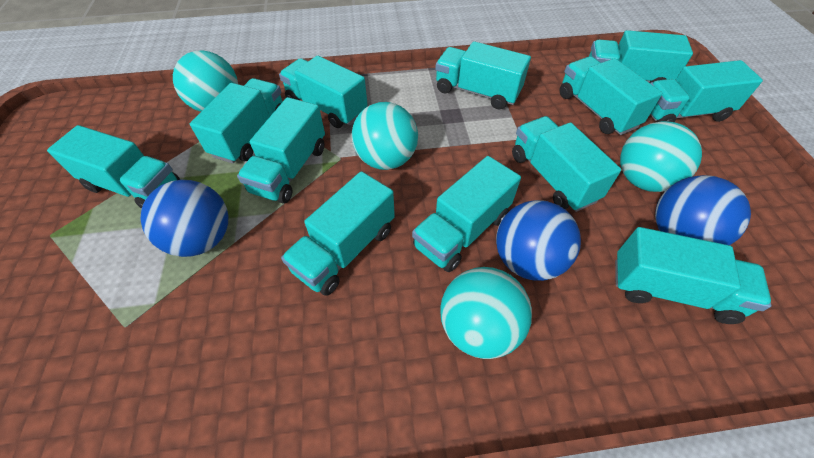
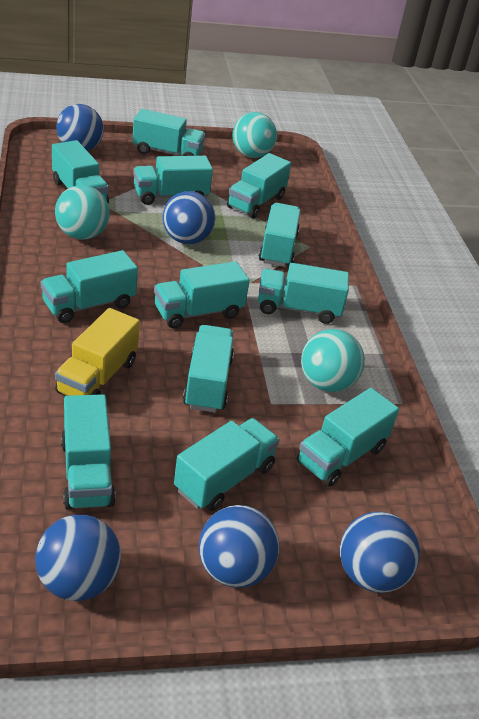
blue ball: 3 -> 5
turquoise ball: 4 -> 3
yellow truck: 0 -> 1

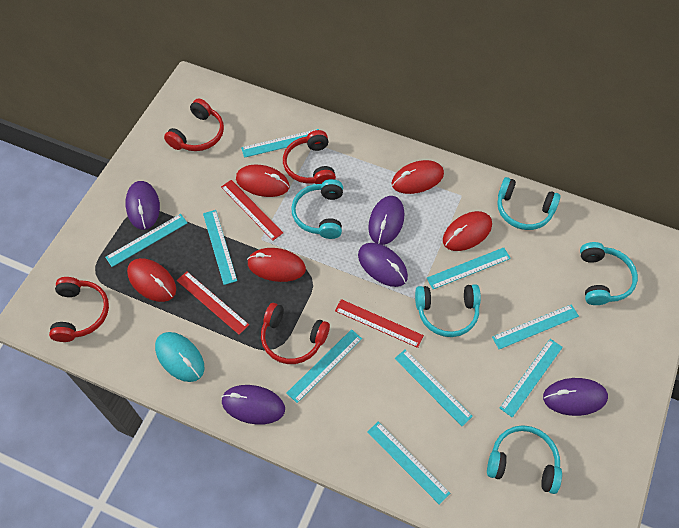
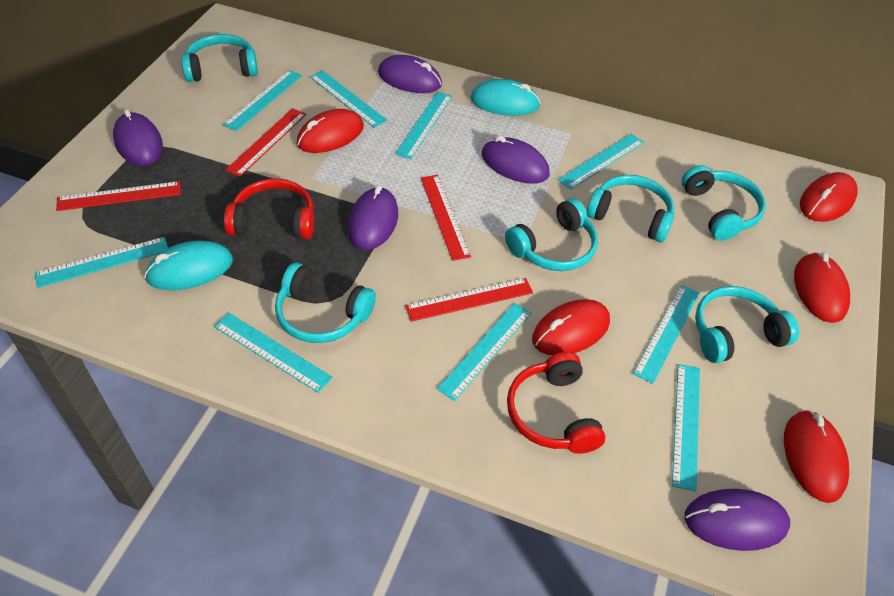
red headphones: 4 -> 2
red ruler: 3 -> 4
turquoise headphones: 5 -> 6
turquoise mouse: 1 -> 2

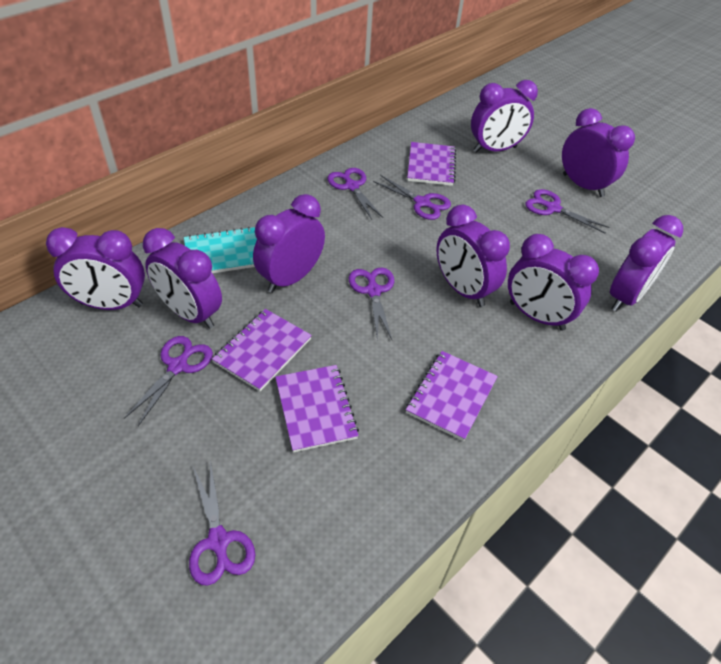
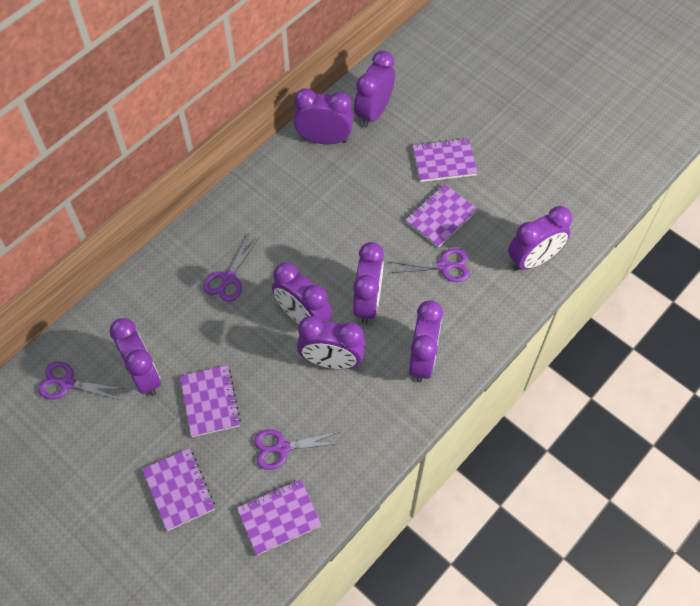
purple notebook: 4 -> 5
purple scissors: 6 -> 4
turquoise notebook: 1 -> 0

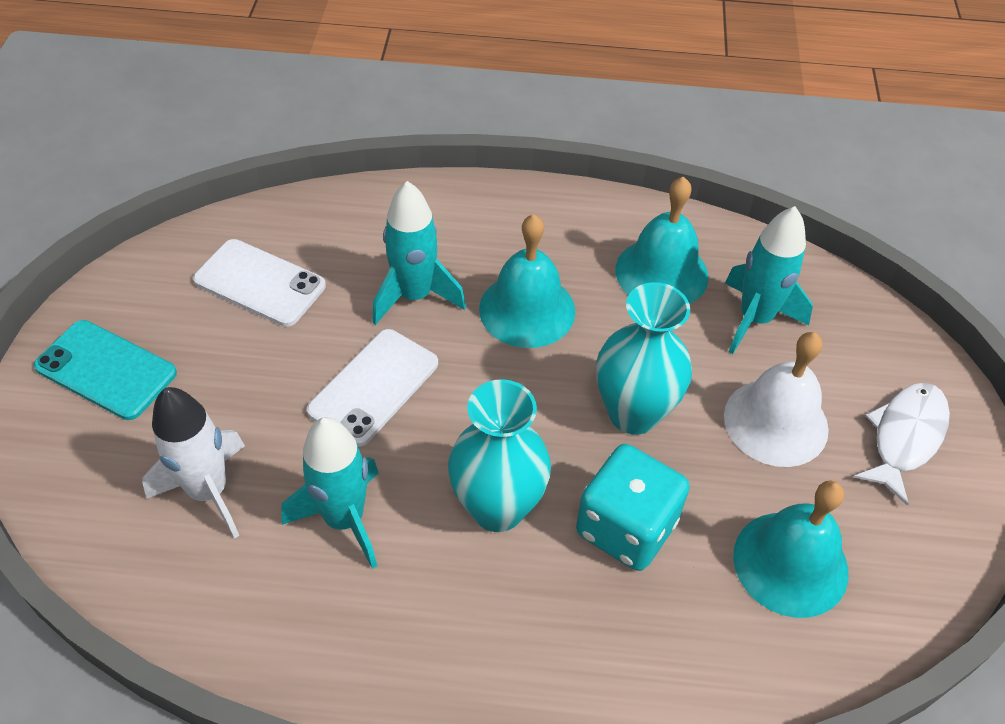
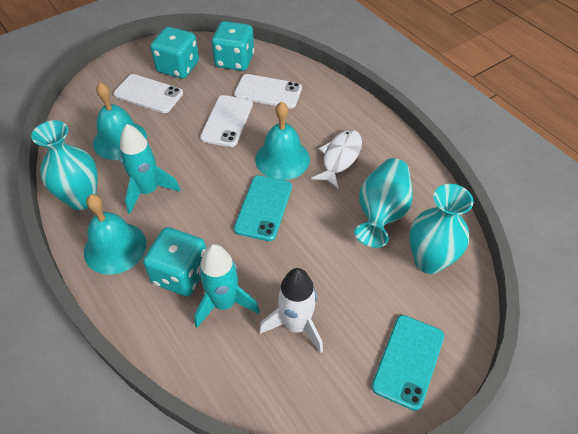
turquoise dice: 1 -> 3
turquoise phone: 1 -> 2
turquoise rocket: 3 -> 2
turquoise vase: 2 -> 3
white bell: 1 -> 0
white phone: 2 -> 3

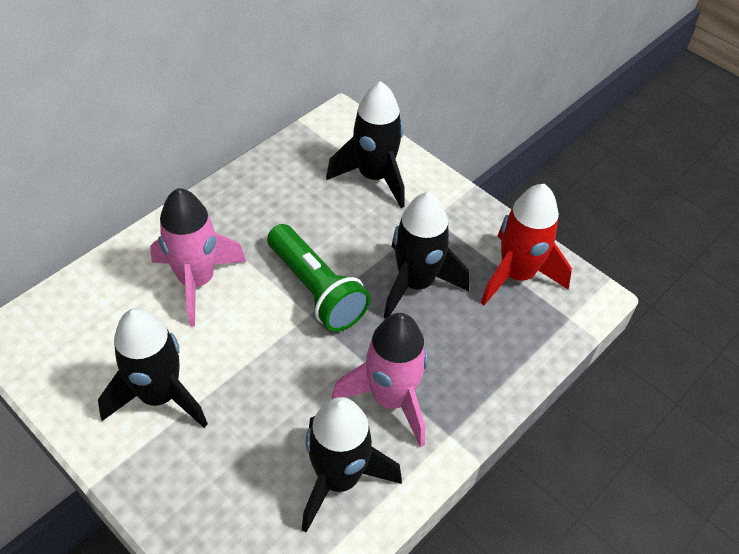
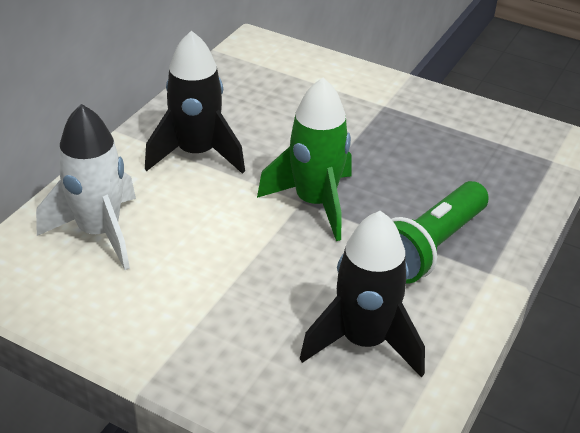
black rocket: 4 -> 2
green rocket: 0 -> 1
pink rocket: 2 -> 0
red rocket: 1 -> 0
white rocket: 0 -> 1

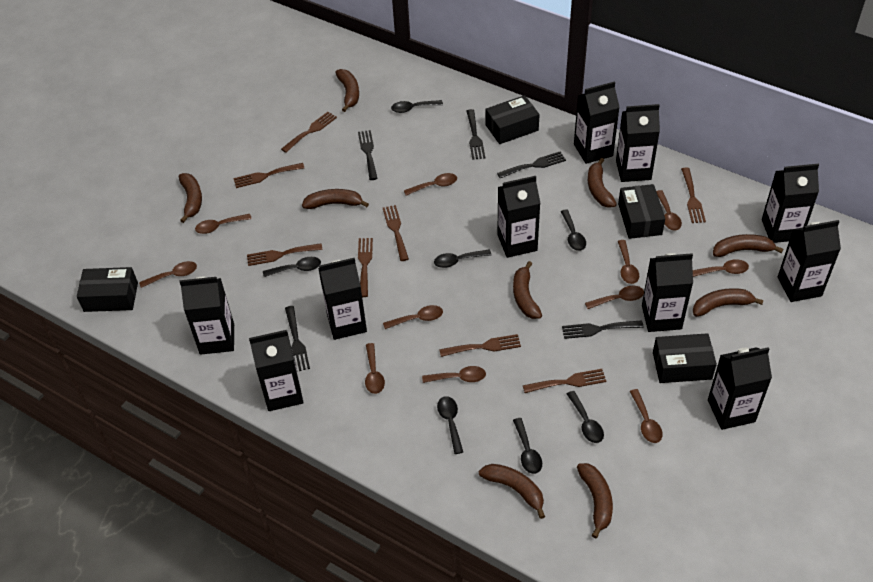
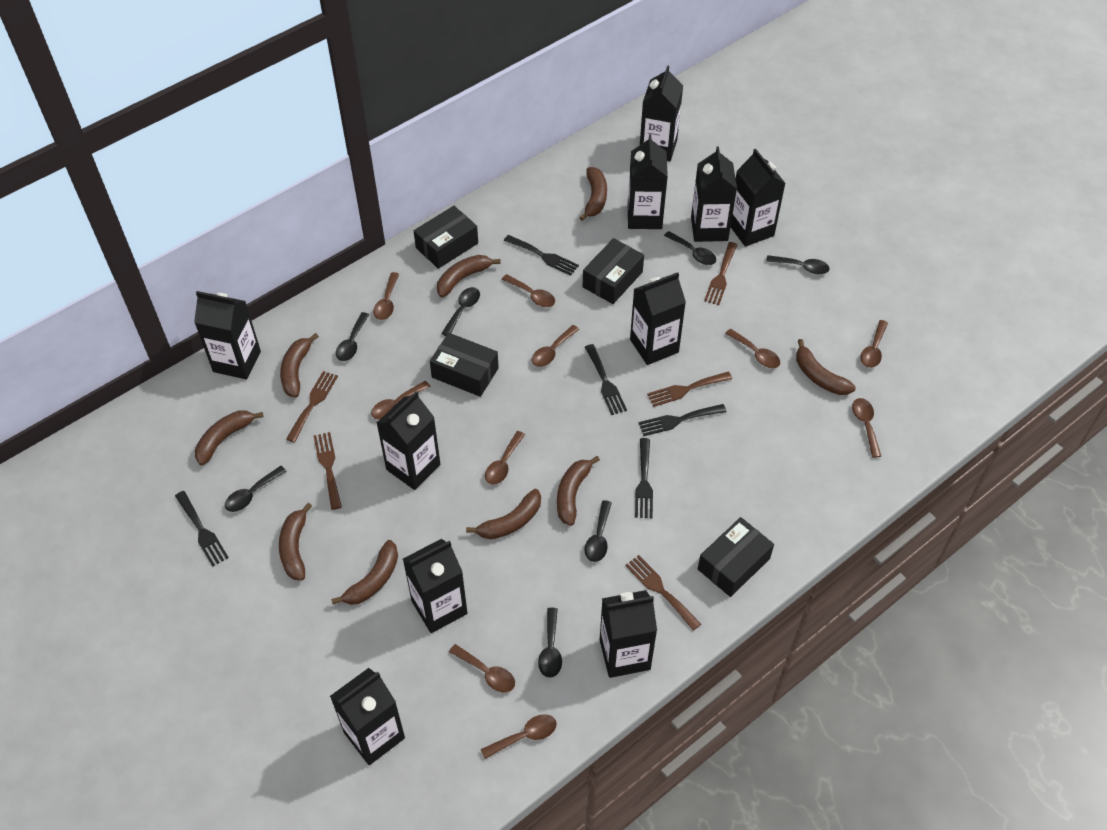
brown fork: 8 -> 5
brown spoon: 11 -> 10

## Problem to solve
Exactly reproduce the lines that run from the first line of the listing above to the line containing "white phone: 2 -> 3", including both; omit the pictures.

## Task output
blue ball: 3 -> 5
turquoise ball: 4 -> 3
yellow truck: 0 -> 1

red headphones: 4 -> 2
red ruler: 3 -> 4
turquoise headphones: 5 -> 6
turquoise mouse: 1 -> 2

purple notebook: 4 -> 5
purple scissors: 6 -> 4
turquoise notebook: 1 -> 0

turquoise dice: 1 -> 3
turquoise phone: 1 -> 2
turquoise rocket: 3 -> 2
turquoise vase: 2 -> 3
white bell: 1 -> 0
white phone: 2 -> 3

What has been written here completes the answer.